▶ WHAT IS REQUIRED
Transcribe the records in full; omit images.
*** DATA FOR THIS TASK ***
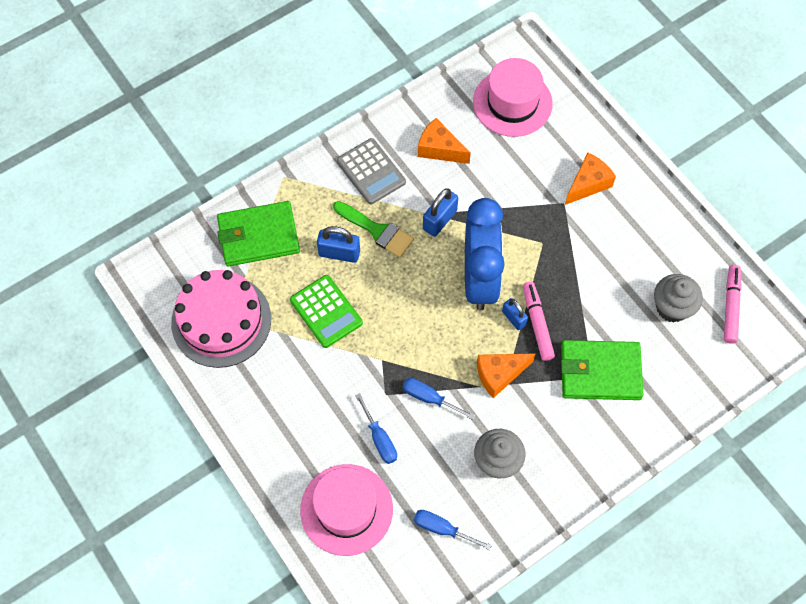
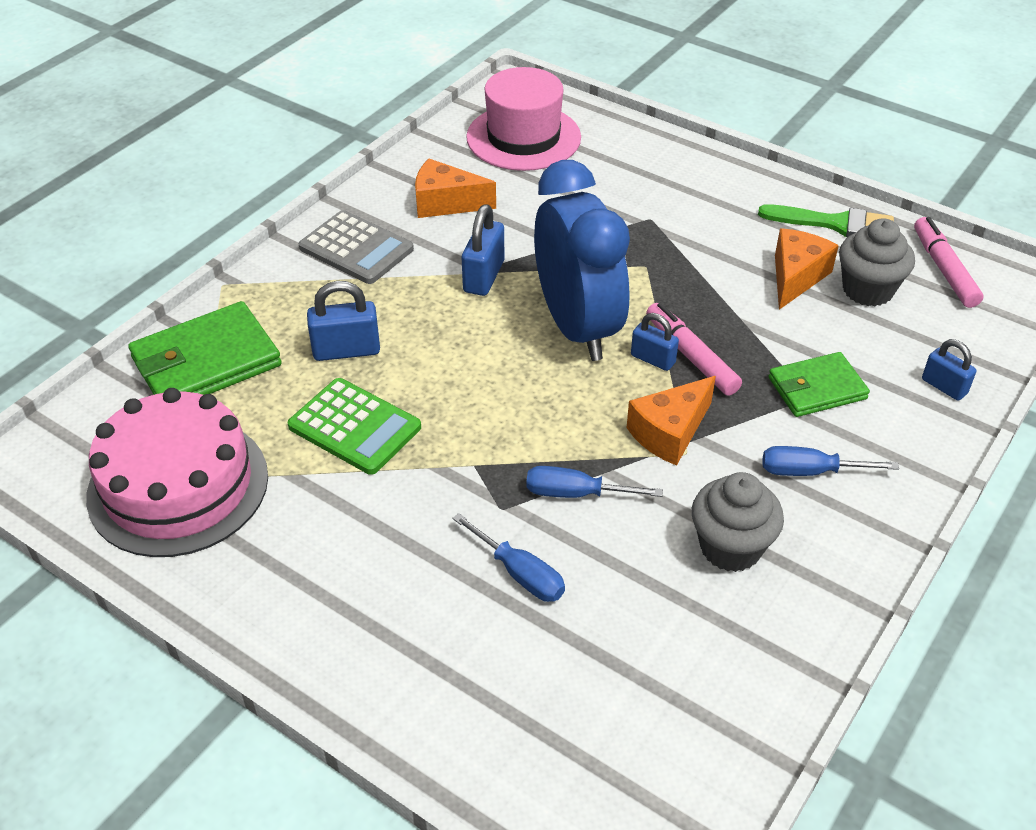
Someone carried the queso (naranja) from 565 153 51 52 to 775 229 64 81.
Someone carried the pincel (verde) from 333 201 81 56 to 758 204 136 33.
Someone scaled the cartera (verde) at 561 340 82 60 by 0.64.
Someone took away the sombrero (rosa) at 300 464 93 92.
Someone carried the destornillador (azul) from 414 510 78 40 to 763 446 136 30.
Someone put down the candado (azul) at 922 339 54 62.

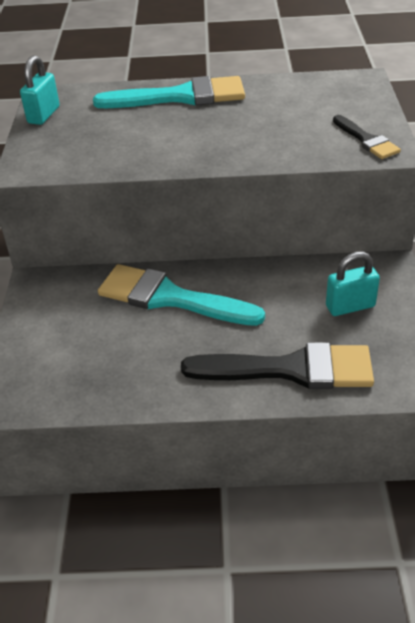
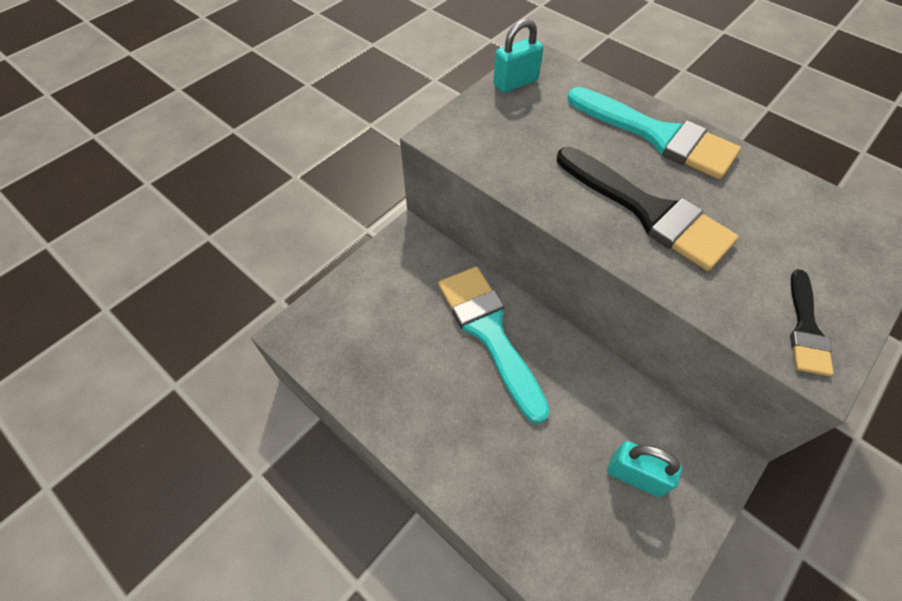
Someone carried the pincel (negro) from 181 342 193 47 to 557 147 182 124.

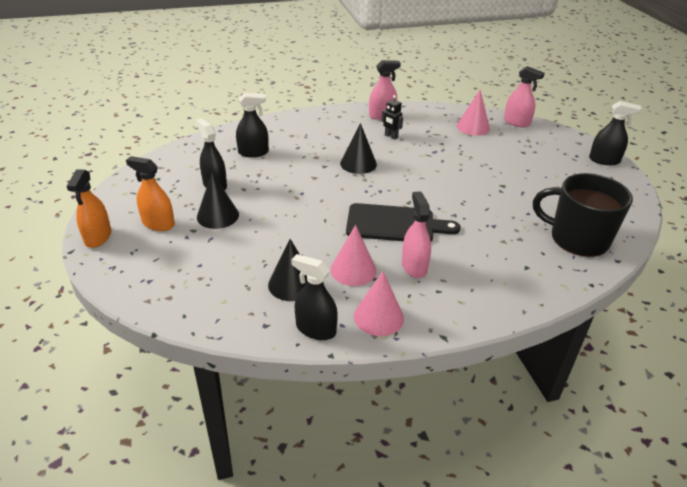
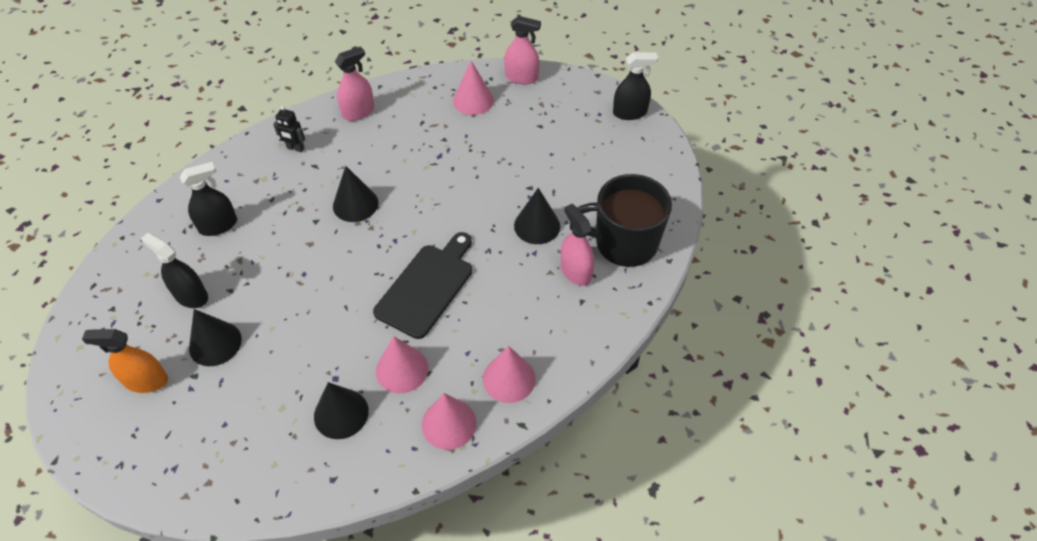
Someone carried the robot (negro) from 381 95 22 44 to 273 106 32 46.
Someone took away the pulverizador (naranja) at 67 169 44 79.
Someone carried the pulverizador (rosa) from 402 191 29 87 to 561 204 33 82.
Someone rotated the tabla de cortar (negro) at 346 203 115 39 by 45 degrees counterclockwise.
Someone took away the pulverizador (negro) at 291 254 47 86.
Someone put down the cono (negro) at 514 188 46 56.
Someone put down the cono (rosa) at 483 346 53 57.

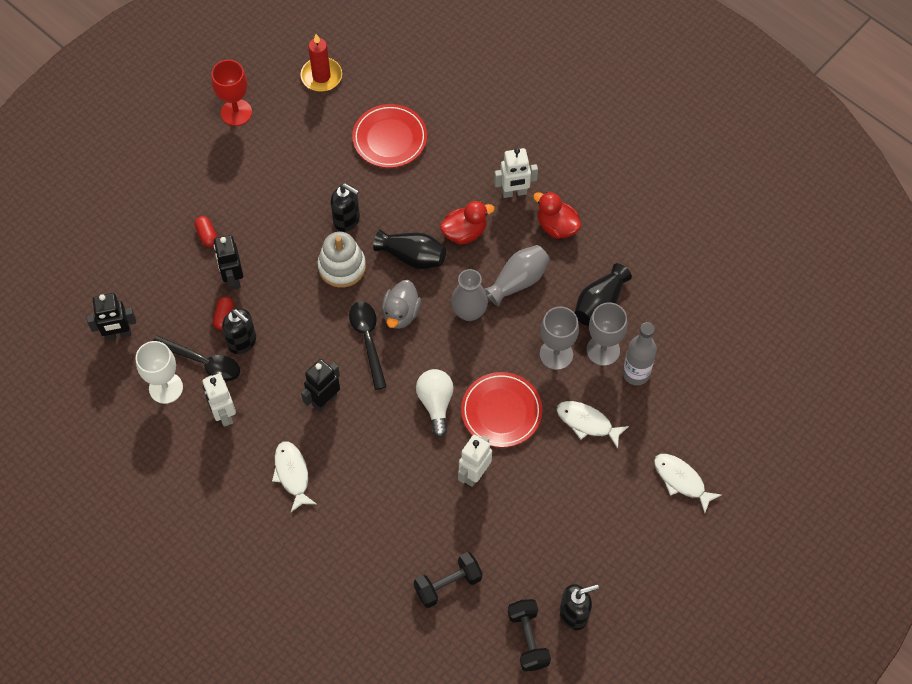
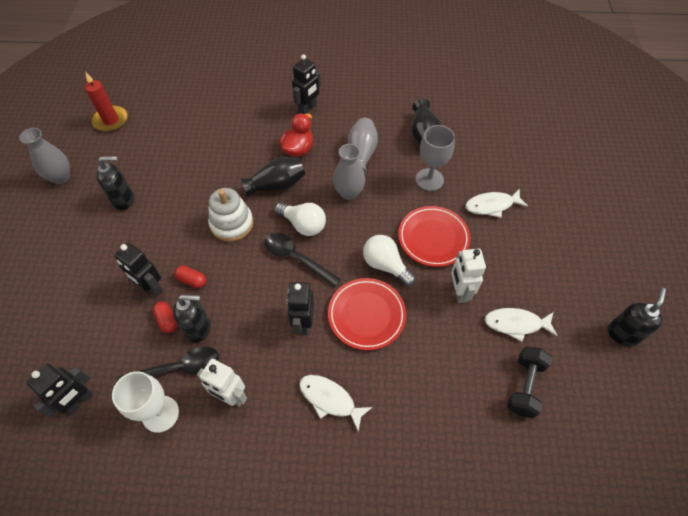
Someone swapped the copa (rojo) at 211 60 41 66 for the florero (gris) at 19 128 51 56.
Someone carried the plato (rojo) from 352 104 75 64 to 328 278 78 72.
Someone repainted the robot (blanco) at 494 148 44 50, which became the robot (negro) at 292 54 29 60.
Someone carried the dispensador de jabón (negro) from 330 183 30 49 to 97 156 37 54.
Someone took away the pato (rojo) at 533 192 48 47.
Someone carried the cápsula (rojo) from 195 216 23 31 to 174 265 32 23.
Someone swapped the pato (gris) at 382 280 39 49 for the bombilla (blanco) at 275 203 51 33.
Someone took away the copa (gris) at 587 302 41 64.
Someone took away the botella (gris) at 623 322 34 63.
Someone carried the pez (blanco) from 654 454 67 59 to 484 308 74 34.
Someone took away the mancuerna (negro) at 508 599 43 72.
***
▶ THE ANSWER
Someone carried the queso (naranja) from 565 153 51 52 to 775 229 64 81.
Someone carried the pincel (verde) from 333 201 81 56 to 758 204 136 33.
Someone scaled the cartera (verde) at 561 340 82 60 by 0.64.
Someone took away the sombrero (rosa) at 300 464 93 92.
Someone carried the destornillador (azul) from 414 510 78 40 to 763 446 136 30.
Someone put down the candado (azul) at 922 339 54 62.

Someone carried the pincel (negro) from 181 342 193 47 to 557 147 182 124.

Someone carried the robot (negro) from 381 95 22 44 to 273 106 32 46.
Someone took away the pulverizador (naranja) at 67 169 44 79.
Someone carried the pulverizador (rosa) from 402 191 29 87 to 561 204 33 82.
Someone rotated the tabla de cortar (negro) at 346 203 115 39 by 45 degrees counterclockwise.
Someone took away the pulverizador (negro) at 291 254 47 86.
Someone put down the cono (negro) at 514 188 46 56.
Someone put down the cono (rosa) at 483 346 53 57.

Someone swapped the copa (rojo) at 211 60 41 66 for the florero (gris) at 19 128 51 56.
Someone carried the plato (rojo) from 352 104 75 64 to 328 278 78 72.
Someone repainted the robot (blanco) at 494 148 44 50, which became the robot (negro) at 292 54 29 60.
Someone carried the dispensador de jabón (negro) from 330 183 30 49 to 97 156 37 54.
Someone took away the pato (rojo) at 533 192 48 47.
Someone carried the cápsula (rojo) from 195 216 23 31 to 174 265 32 23.
Someone swapped the pato (gris) at 382 280 39 49 for the bombilla (blanco) at 275 203 51 33.
Someone took away the copa (gris) at 587 302 41 64.
Someone took away the botella (gris) at 623 322 34 63.
Someone carried the pez (blanco) from 654 454 67 59 to 484 308 74 34.
Someone took away the mancuerna (negro) at 508 599 43 72.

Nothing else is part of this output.